> WORK REQUEST
Print the whole listing again exactly as it stands, leaving out any images.

> RAW DATA

- - - - -

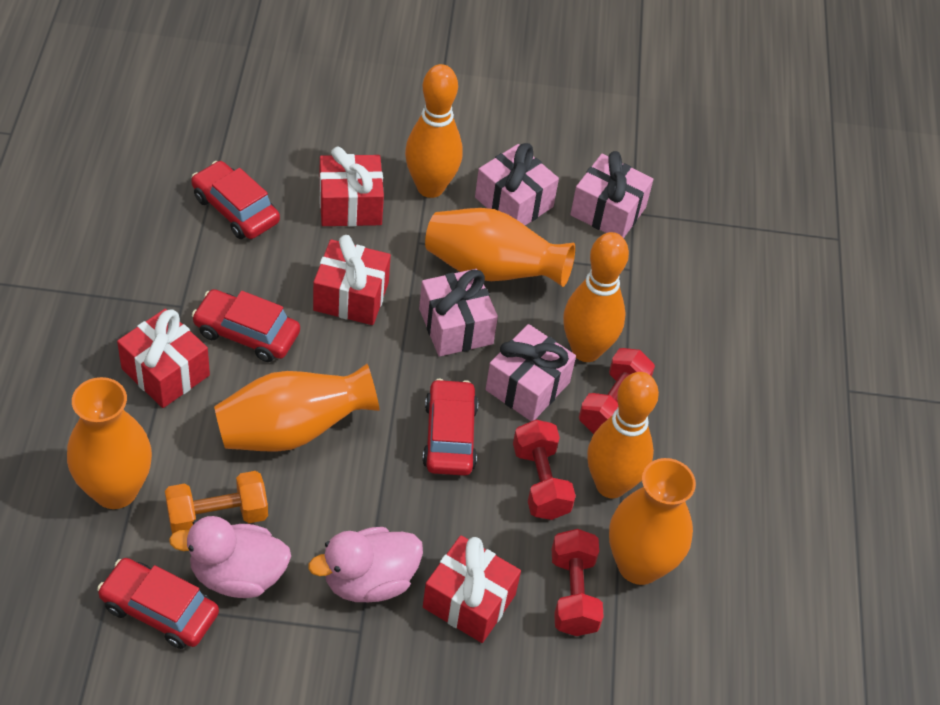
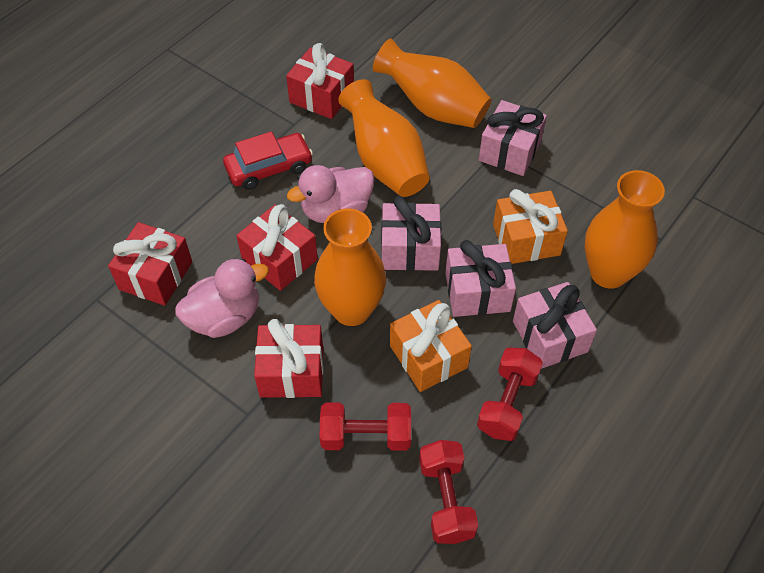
orange bowling pin: 3 -> 0
orange dumbbell: 1 -> 0
orange gift: 0 -> 2
red car: 4 -> 1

- - - - -

> RESULT OF THIS EXERCISE
orange bowling pin: 3 -> 0
orange dumbbell: 1 -> 0
orange gift: 0 -> 2
red car: 4 -> 1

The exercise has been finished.